### [What the task asks]
Anywhere the string "degrees" shows up in the listing below, copy the line it is in.

### [Dataset section]

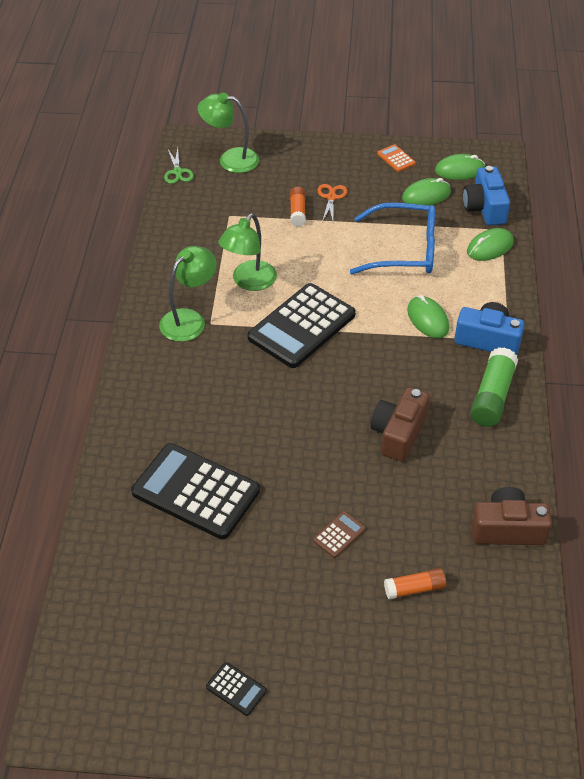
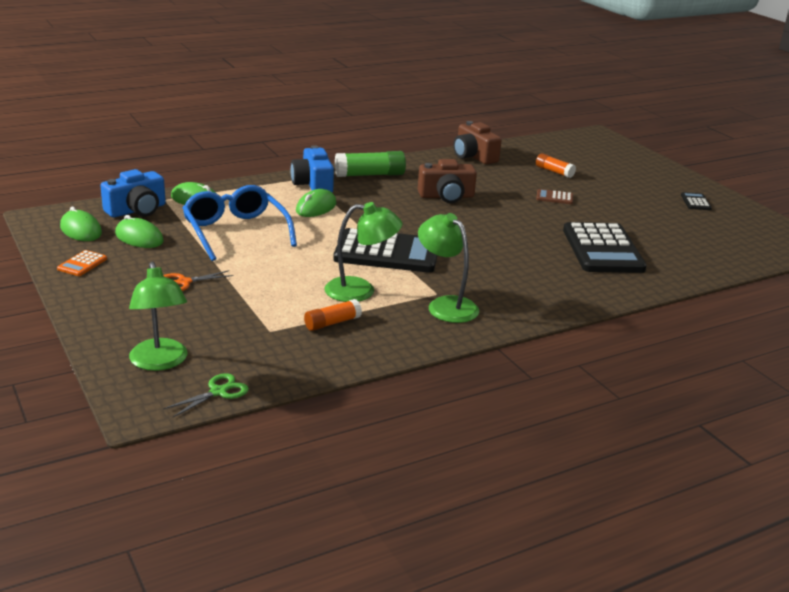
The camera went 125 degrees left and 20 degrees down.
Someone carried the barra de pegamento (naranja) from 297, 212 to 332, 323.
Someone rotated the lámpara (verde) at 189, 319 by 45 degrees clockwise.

### [Answer to this task]
The camera went 125 degrees left and 20 degrees down.
Someone rotated the lámpara (verde) at 189, 319 by 45 degrees clockwise.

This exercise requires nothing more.